── ENTRIES SUPPLIED ──

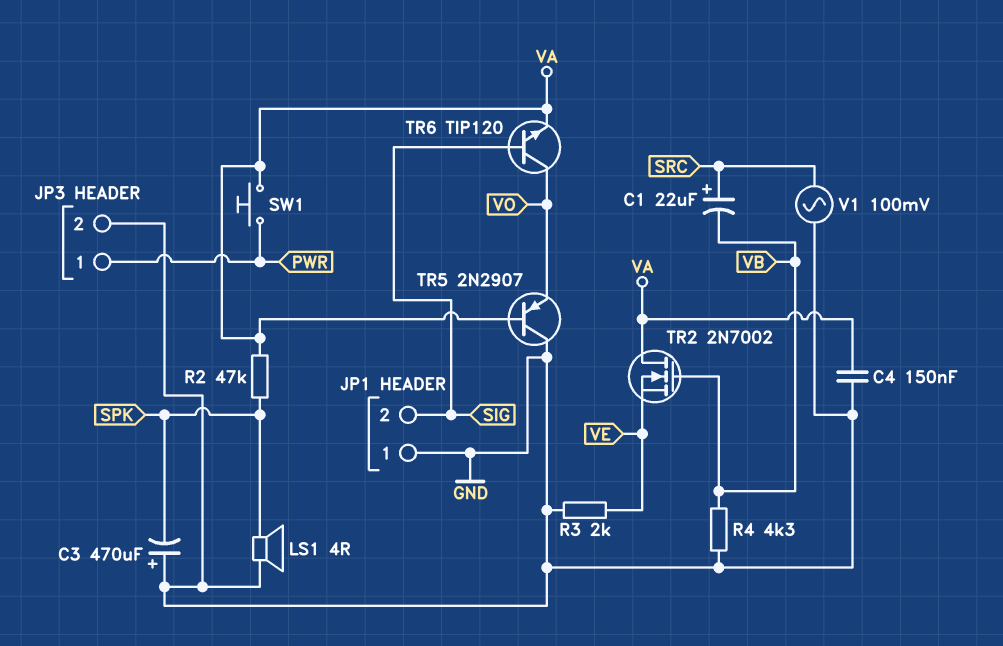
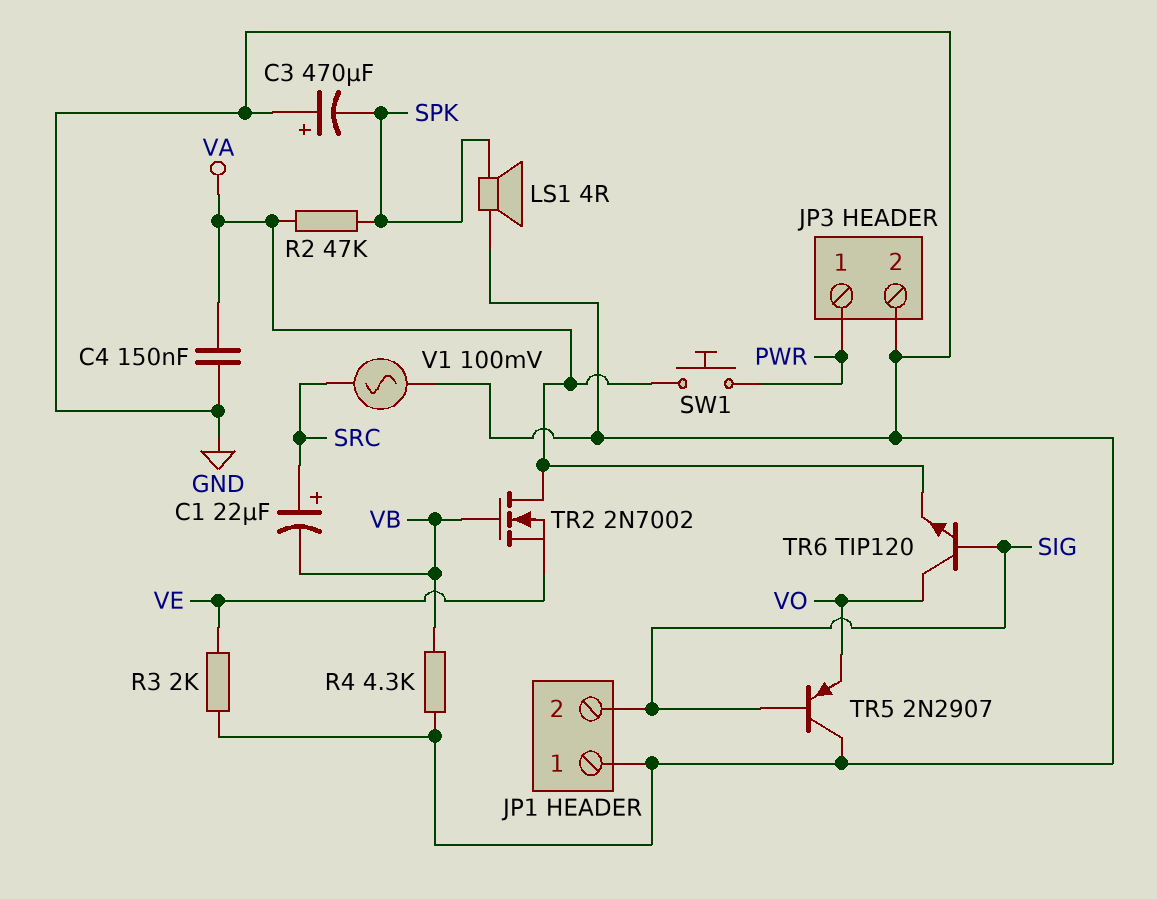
TR5: PNP 2N2907 (B VA, C GND, E VO) -> PNP 2N2907 (B SIG, C GND, E VO)

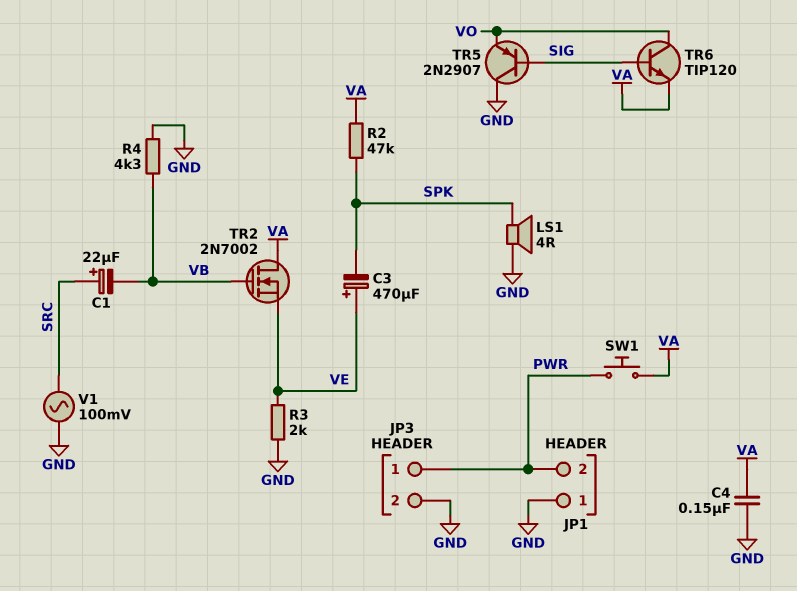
C3: 470uF (plus GND, minus SPK) -> 470uF (plus VE, minus SPK)
JP1 pin 2: SIG -> PWR

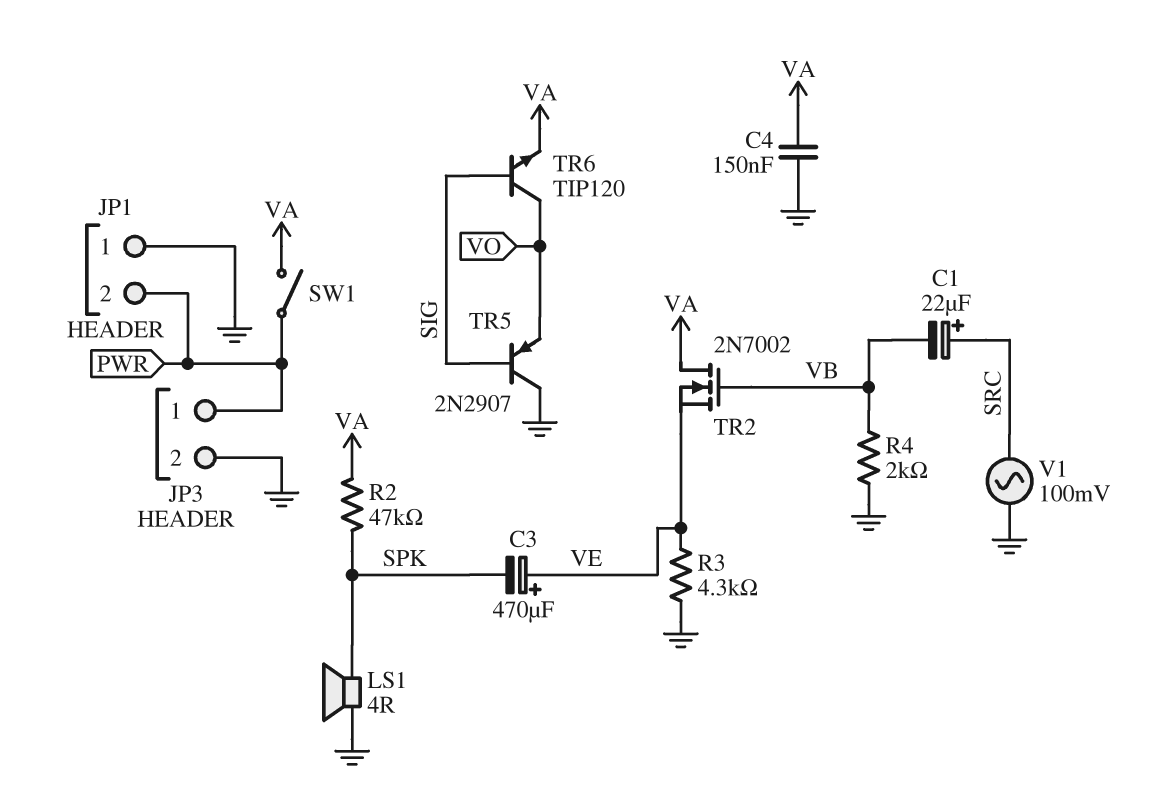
R3: 2k (GND, VE) -> 4.3k (GND, VE)
R4: 4.3k (GND, VB) -> 2k (GND, VB)
SW1: button (PWR, VA) -> switch (PWR, VA)

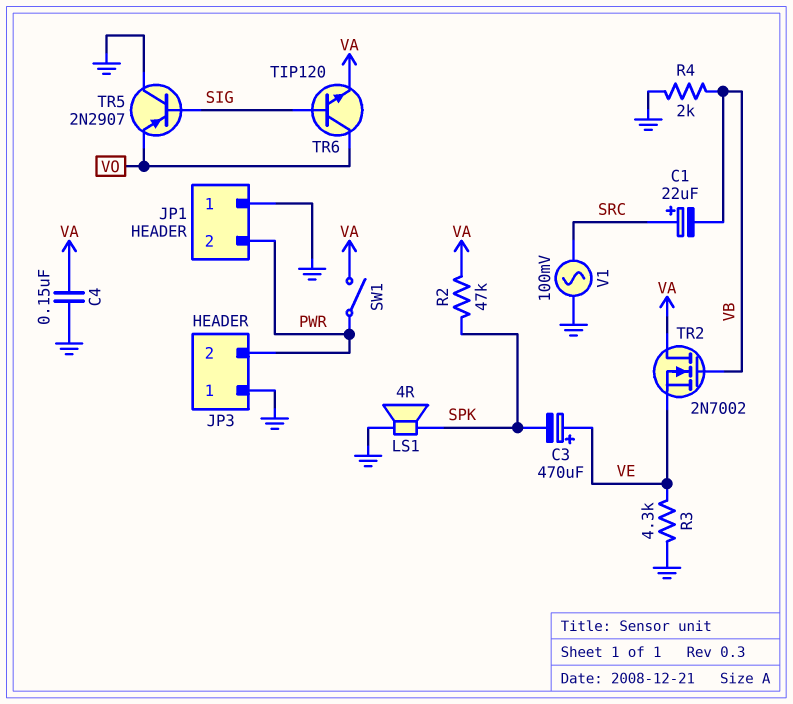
JP3 pin 1: PWR -> GND
JP3 pin 2: GND -> PWR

───

• [INSTRUCTIONS FOR THE TASK]
Since the copy should hold text only, set down each record exactly and leave the pictures out.

• [ANSWER TO THE EXERCISE]
TR5: PNP 2N2907 (B VA, C GND, E VO) -> PNP 2N2907 (B SIG, C GND, E VO)

C3: 470uF (plus GND, minus SPK) -> 470uF (plus VE, minus SPK)
JP1 pin 2: SIG -> PWR

R3: 2k (GND, VE) -> 4.3k (GND, VE)
R4: 4.3k (GND, VB) -> 2k (GND, VB)
SW1: button (PWR, VA) -> switch (PWR, VA)

JP3 pin 1: PWR -> GND
JP3 pin 2: GND -> PWR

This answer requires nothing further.